(ENTRIES PROVIDED Opens)
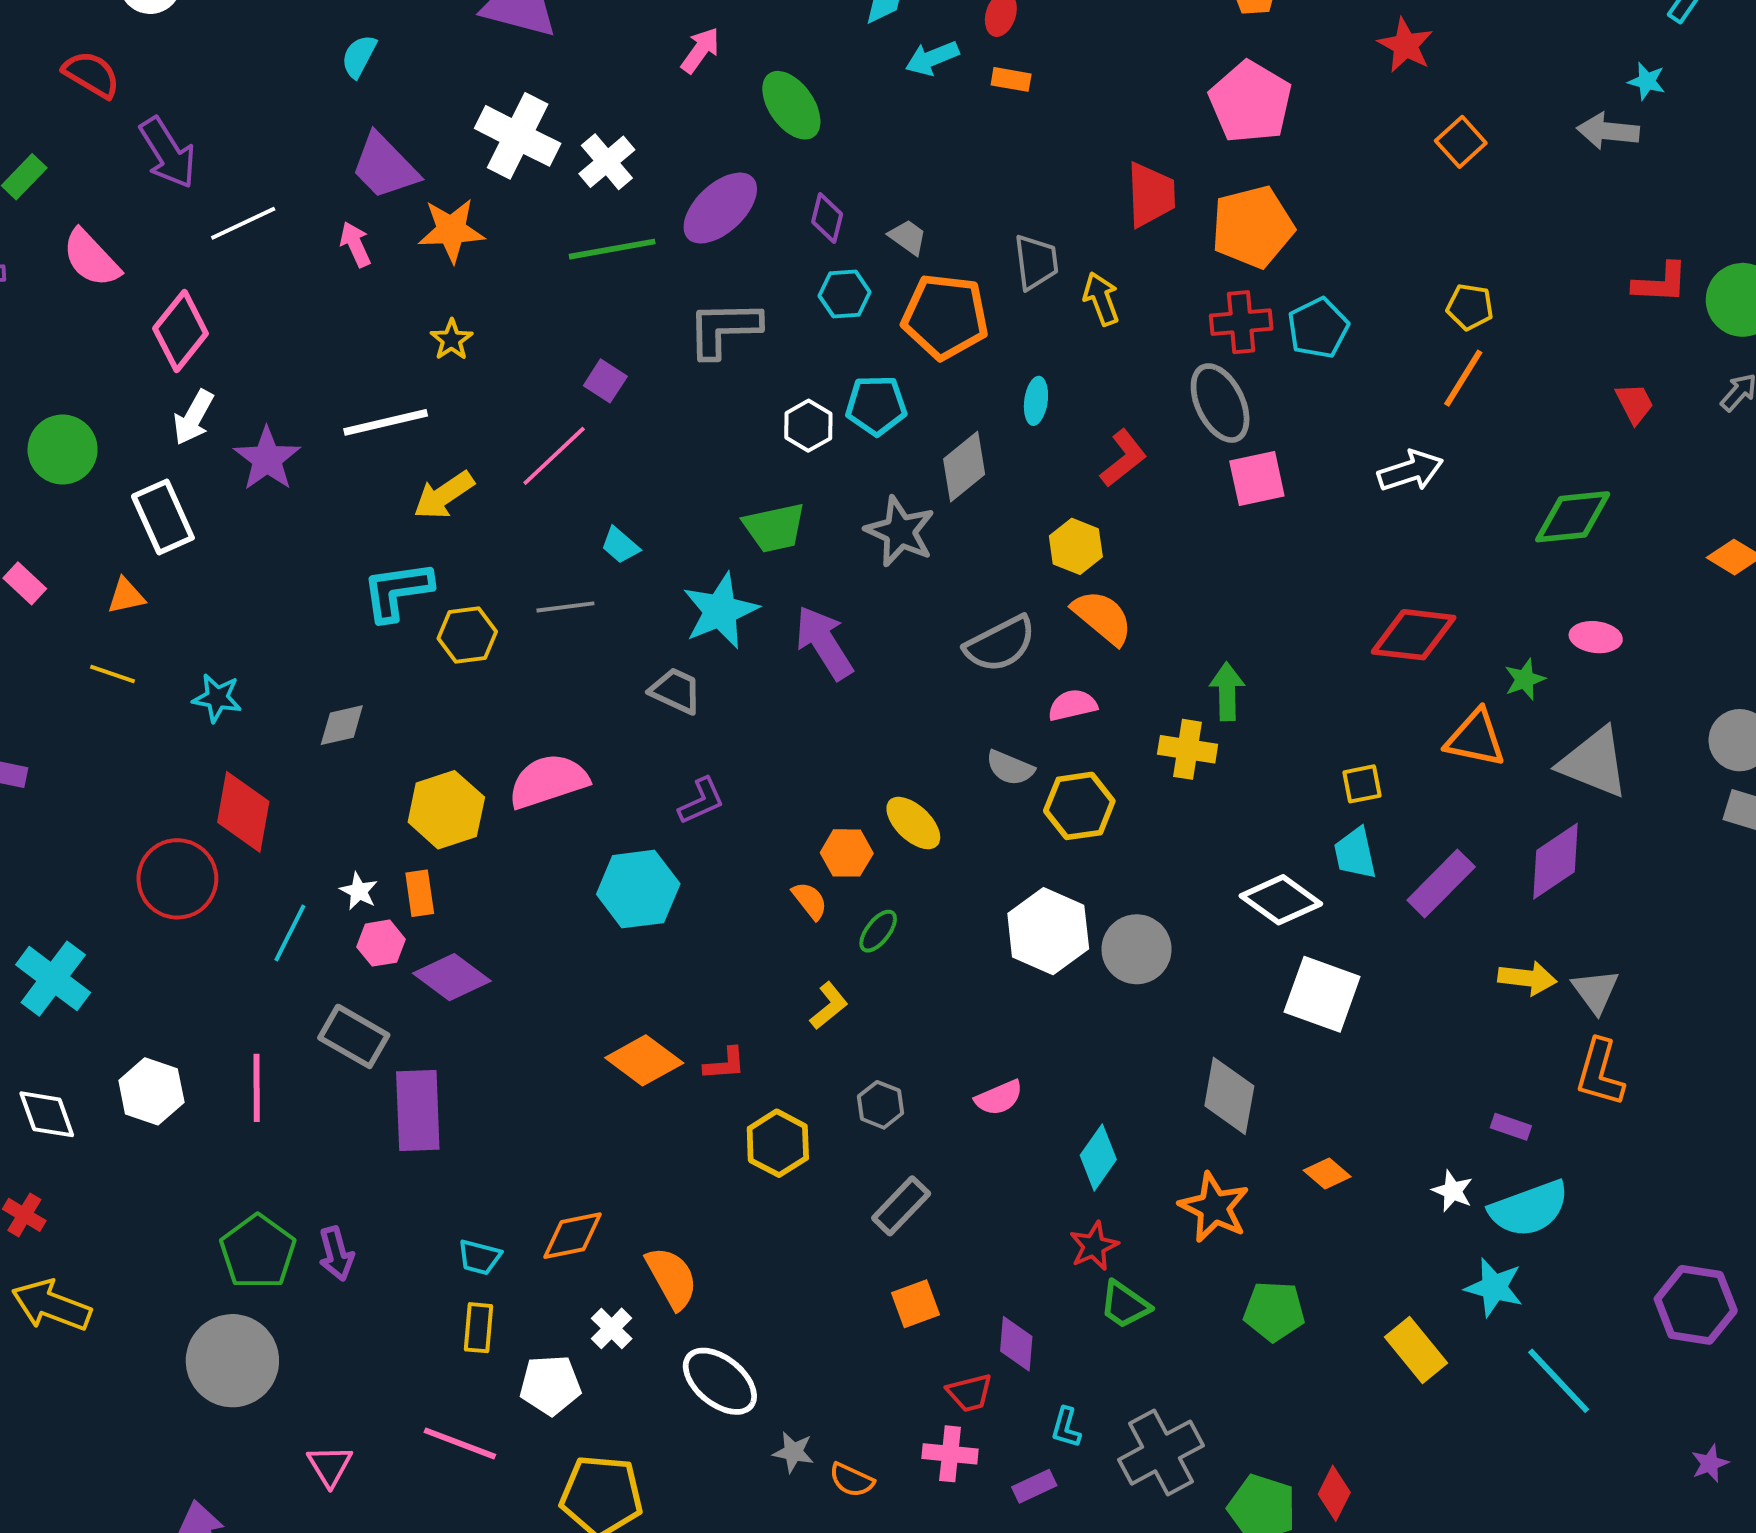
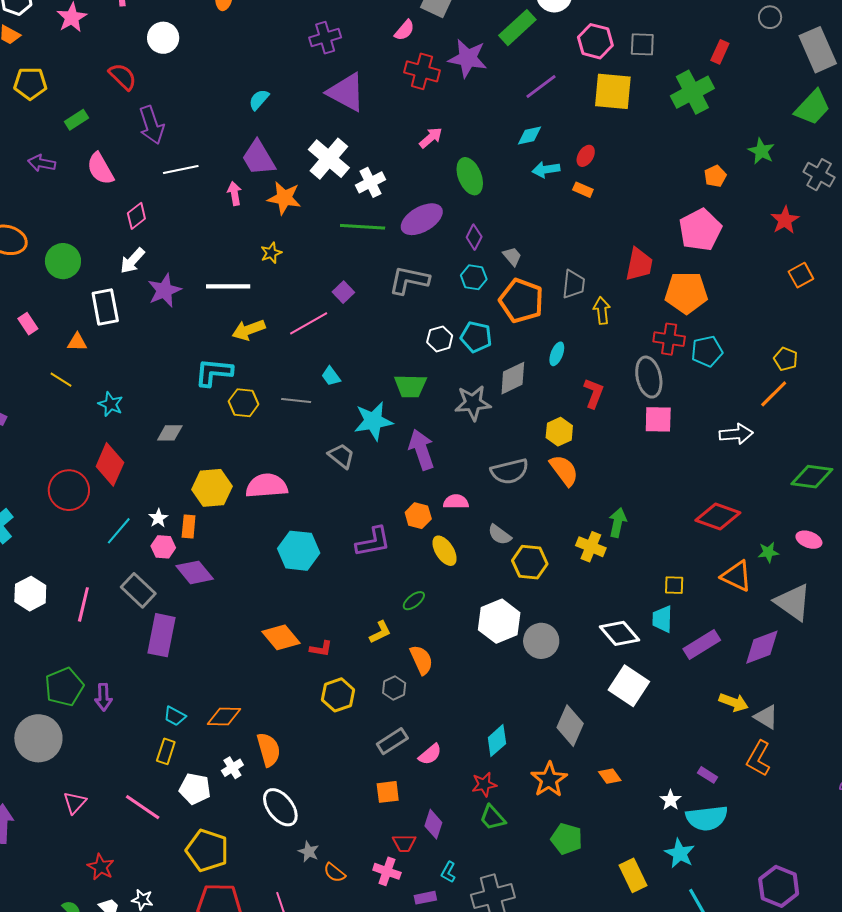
pink diamond: (181, 331) -> (136, 216), size x0.7
red L-shape: (1123, 458) -> (594, 393), turned -44
gray star: (900, 531) -> (473, 403), turned 30
pink semicircle: (1072, 705) -> (456, 502), moved
purple L-shape: (701, 801) -> (373, 542), moved, size x1.4
orange hexagon: (847, 853) -> (418, 516), moved
orange semicircle: (810, 901) -> (421, 660), moved, size x1.4
gray triangle: (1595, 991) -> (766, 717), turned -36
pink semicircle: (999, 1098) -> (430, 754), moved, turned -30

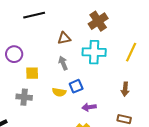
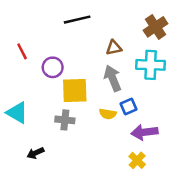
gray arrow: (63, 63) -> (113, 78), size x1.5
yellow square: (32, 73) -> (75, 91), size x1.6
purple arrow: (89, 107) -> (144, 132), size x1.5

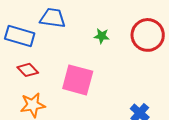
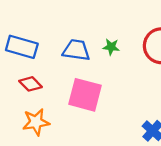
blue trapezoid: (53, 18) -> (76, 50), moved

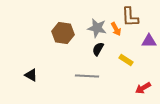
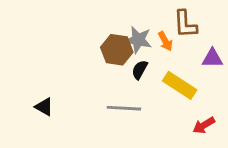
brown hexagon: (63, 33) -> (117, 50), moved
yellow rectangle: (126, 60) -> (180, 85), size x1.6

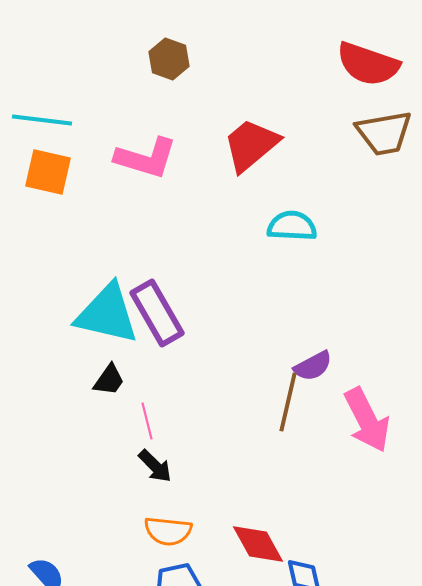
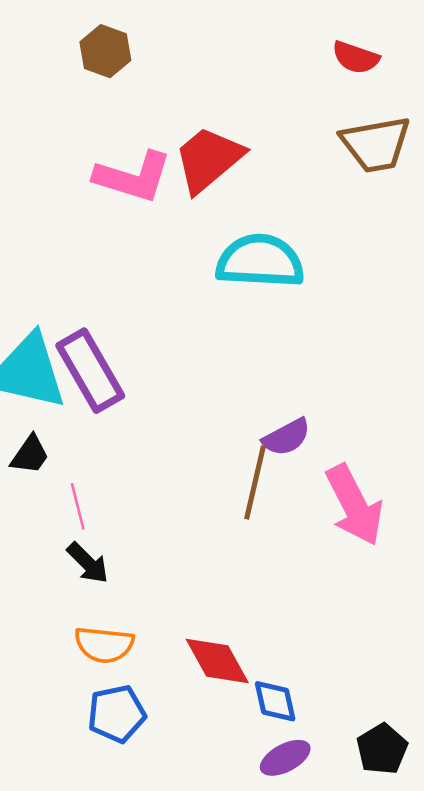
red semicircle: (368, 64) -> (356, 57), size x0.6
pink L-shape: (146, 158) -> (133, 177), moved
cyan semicircle: (292, 226) -> (260, 261), size x1.4

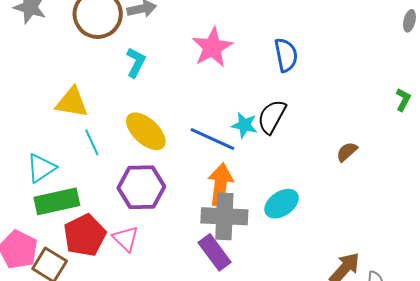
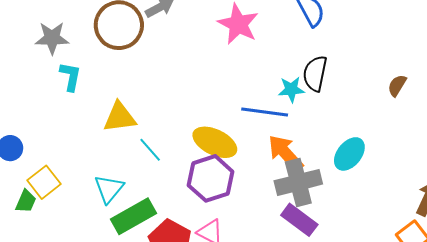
cyan L-shape: (136, 62) -> (70, 77), moved
yellow ellipse: (146, 131) -> (215, 142), moved
orange arrow: (220, 185) -> (285, 153), turned -33

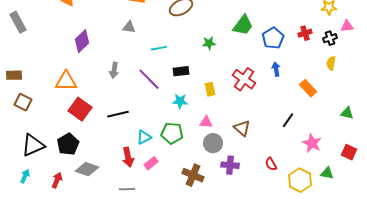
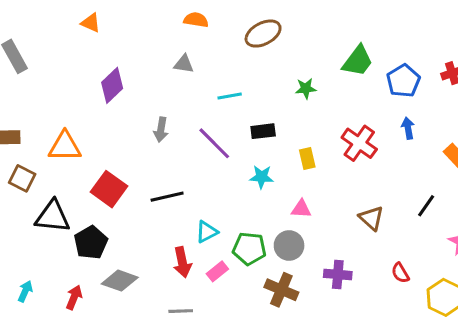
orange triangle: (66, 81) -> (65, 146), moved
brown triangle: (242, 128) -> (371, 218), moved
green pentagon: (172, 133) -> (249, 249), moved
gray circle: (213, 143) -> (289, 246), moved
black triangle: (33, 145) -> (53, 217), moved, turned 30

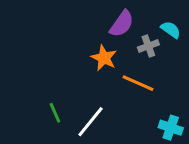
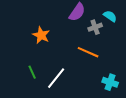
orange star: (104, 58) -> (41, 35), moved

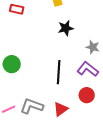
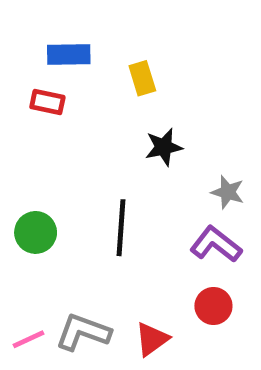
black line: (59, 72) -> (121, 228), moved

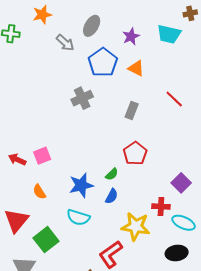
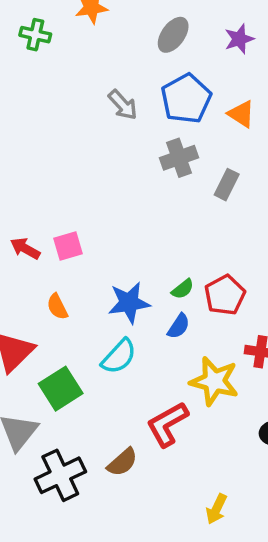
purple star: (131, 36) -> (239, 39), moved
gray arrow: (65, 43) -> (123, 105), moved
gray cross: (82, 98) -> (179, 158), moved
red pentagon: (135, 153) -> (225, 295), moved
cyan semicircle: (78, 217) -> (119, 356), turned -70

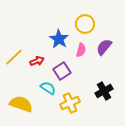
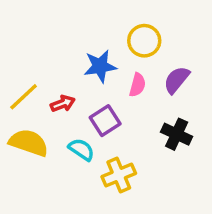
blue star: (59, 39) -> (100, 66), turned 30
black cross: (104, 91) -> (177, 134), moved, turned -36
yellow semicircle: (21, 104) -> (29, 143), moved

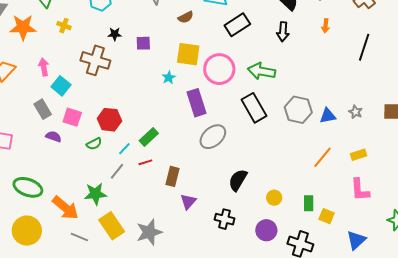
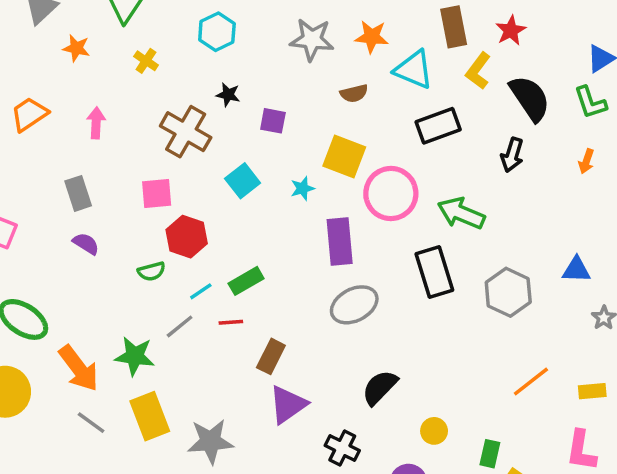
orange star: (23, 27) -> (76, 48), size x0.6
cyan square: (61, 86) -> (243, 181), moved
blue triangle: (328, 116) -> (576, 270), moved
pink square: (72, 117) -> (157, 194), moved, turned -36
purple triangle: (188, 201) -> (288, 405), size x1.4

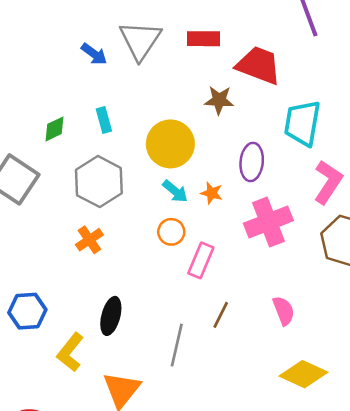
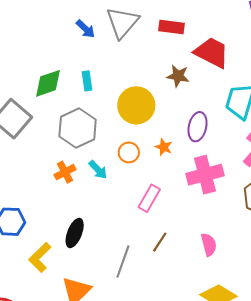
green diamond: (55, 129) -> (48, 83), size x1.5
cyan arrow: (175, 191) -> (98, 170), moved
orange circle: (171, 232) -> (129, 152), moved

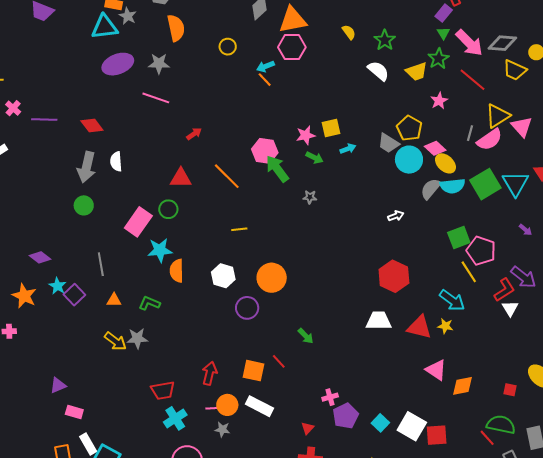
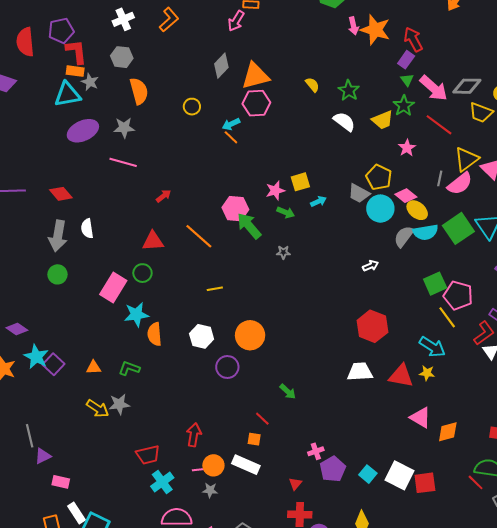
gray line: (101, 264) -> (30, 436), moved
cyan star: (58, 286) -> (36, 357), size x1.4
orange square: (253, 371) -> (254, 439), moved, size x0.6

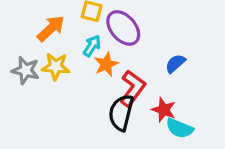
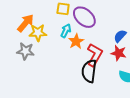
orange arrow: (51, 28) -> (26, 23), moved
yellow star: (56, 66) -> (38, 33), moved
red star: (164, 110) -> (119, 53), moved

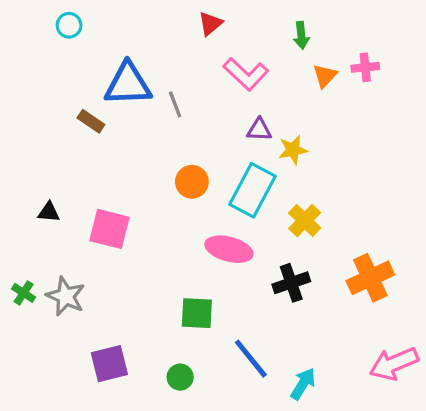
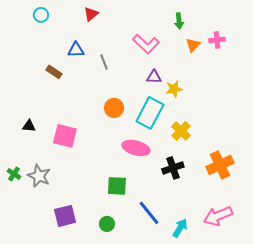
red triangle: (210, 24) -> (91, 14), moved
blue triangle: (128, 84) -> (76, 50), size x0.6
pink arrow: (394, 364) -> (218, 216), moved

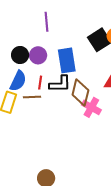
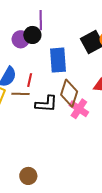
black circle: (20, 55) -> (32, 35), moved
purple circle: (38, 55) -> (21, 39), moved
black L-shape: (60, 84) -> (46, 104), moved

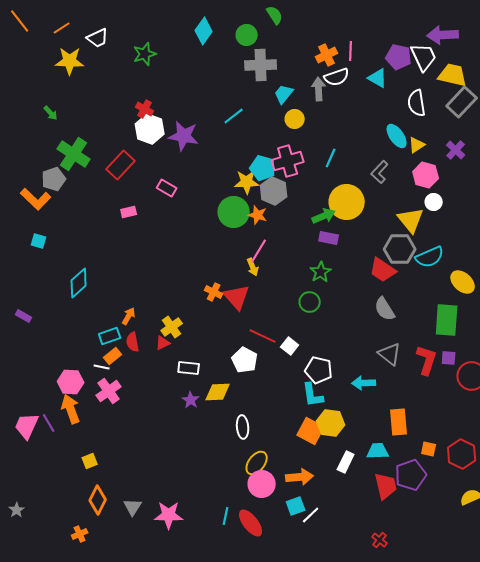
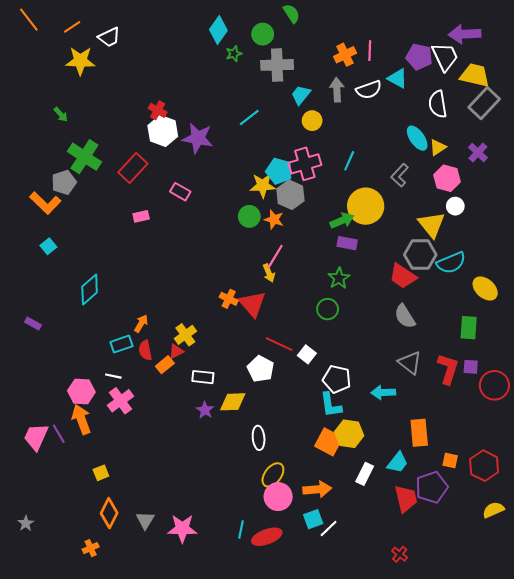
green star: (145, 54) -> (234, 54), moved, size x0.7
white semicircle: (337, 77) -> (369, 90), moved
green circle: (234, 212) -> (249, 216), size x0.7
cyan square: (39, 241) -> (48, 246), turned 35
green rectangle: (447, 320) -> (469, 328), size x0.7
orange rectangle: (113, 356) -> (165, 365), moved
cyan trapezoid: (378, 451) -> (398, 463), turned 130
red ellipse: (251, 523) -> (267, 537), turned -72

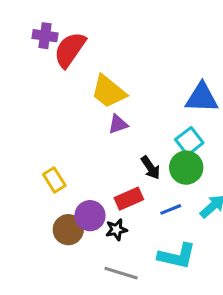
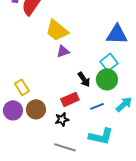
purple circle: (90, 216) -> (13, 110), moved
brown circle: (68, 230) -> (36, 109), moved

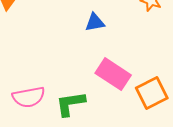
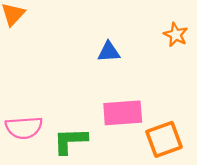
pink rectangle: (113, 74) -> (123, 113), turned -44

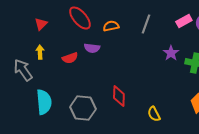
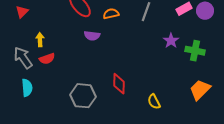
red triangle: (41, 24) -> (22, 12), moved
red semicircle: (70, 58) -> (47, 59), moved
cyan semicircle: (44, 102) -> (27, 88), moved, size x0.7

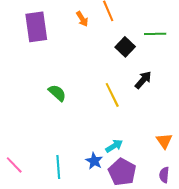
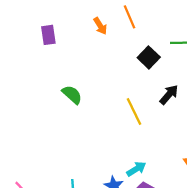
purple rectangle: (36, 27) -> (48, 35), size x0.6
green semicircle: (57, 93) -> (72, 95), moved

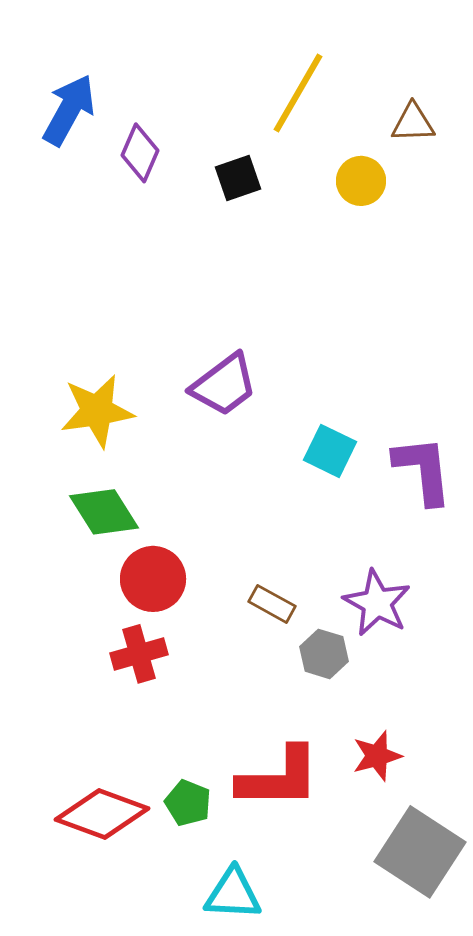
(ENTRIES PROVIDED Closes)
Quote every line of the records above exactly; no picture is to be copied.

# ANSWER FOR THIS EXERCISE:
pink diamond: (181, 331) -> (136, 216), size x0.7
red L-shape: (1123, 458) -> (594, 393), turned -44
gray star: (900, 531) -> (473, 403), turned 30
pink semicircle: (1072, 705) -> (456, 502), moved
purple L-shape: (701, 801) -> (373, 542), moved, size x1.4
orange hexagon: (847, 853) -> (418, 516), moved
orange semicircle: (810, 901) -> (421, 660), moved, size x1.4
gray triangle: (1595, 991) -> (766, 717), turned -36
pink semicircle: (999, 1098) -> (430, 754), moved, turned -30

gray arrow: (63, 63) -> (113, 78), size x1.5
yellow square: (32, 73) -> (75, 91), size x1.6
purple arrow: (89, 107) -> (144, 132), size x1.5

blue trapezoid: (53, 18) -> (76, 50), moved

brown hexagon: (63, 33) -> (117, 50), moved
yellow rectangle: (126, 60) -> (180, 85), size x1.6

red semicircle: (368, 64) -> (356, 57), size x0.6
pink L-shape: (146, 158) -> (133, 177), moved
cyan semicircle: (292, 226) -> (260, 261), size x1.4

cyan L-shape: (136, 62) -> (70, 77), moved
yellow ellipse: (146, 131) -> (215, 142), moved
orange arrow: (220, 185) -> (285, 153), turned -33

orange triangle: (66, 81) -> (65, 146), moved
brown triangle: (242, 128) -> (371, 218), moved
green pentagon: (172, 133) -> (249, 249), moved
gray circle: (213, 143) -> (289, 246), moved
black triangle: (33, 145) -> (53, 217), moved, turned 30

orange star: (104, 58) -> (41, 35), moved

black line: (59, 72) -> (121, 228), moved

purple star: (131, 36) -> (239, 39), moved
gray arrow: (65, 43) -> (123, 105), moved
gray cross: (82, 98) -> (179, 158), moved
red pentagon: (135, 153) -> (225, 295), moved
cyan semicircle: (78, 217) -> (119, 356), turned -70

blue star: (59, 39) -> (100, 66), turned 30
black cross: (104, 91) -> (177, 134), moved, turned -36
yellow semicircle: (21, 104) -> (29, 143), moved

orange star: (23, 27) -> (76, 48), size x0.6
cyan square: (61, 86) -> (243, 181), moved
blue triangle: (328, 116) -> (576, 270), moved
pink square: (72, 117) -> (157, 194), moved, turned -36
purple triangle: (188, 201) -> (288, 405), size x1.4

green diamond: (55, 129) -> (48, 83), size x1.5
cyan arrow: (175, 191) -> (98, 170), moved
orange circle: (171, 232) -> (129, 152), moved

gray line: (101, 264) -> (30, 436), moved
cyan star: (58, 286) -> (36, 357), size x1.4
orange square: (253, 371) -> (254, 439), moved, size x0.6

orange arrow: (51, 28) -> (26, 23), moved
yellow star: (56, 66) -> (38, 33), moved
red star: (164, 110) -> (119, 53), moved

red triangle: (210, 24) -> (91, 14), moved
blue triangle: (128, 84) -> (76, 50), size x0.6
pink arrow: (394, 364) -> (218, 216), moved

black circle: (20, 55) -> (32, 35), moved
purple circle: (38, 55) -> (21, 39), moved
black L-shape: (60, 84) -> (46, 104), moved

green star: (145, 54) -> (234, 54), moved, size x0.7
white semicircle: (337, 77) -> (369, 90), moved
green circle: (234, 212) -> (249, 216), size x0.7
cyan square: (39, 241) -> (48, 246), turned 35
green rectangle: (447, 320) -> (469, 328), size x0.7
orange rectangle: (113, 356) -> (165, 365), moved
cyan trapezoid: (378, 451) -> (398, 463), turned 130
red ellipse: (251, 523) -> (267, 537), turned -72

purple circle: (90, 216) -> (13, 110), moved
brown circle: (68, 230) -> (36, 109), moved

pink rectangle: (113, 74) -> (123, 113), turned -44

red triangle: (41, 24) -> (22, 12), moved
red semicircle: (70, 58) -> (47, 59), moved
cyan semicircle: (44, 102) -> (27, 88), moved, size x0.7

purple rectangle: (36, 27) -> (48, 35), size x0.6
green semicircle: (57, 93) -> (72, 95), moved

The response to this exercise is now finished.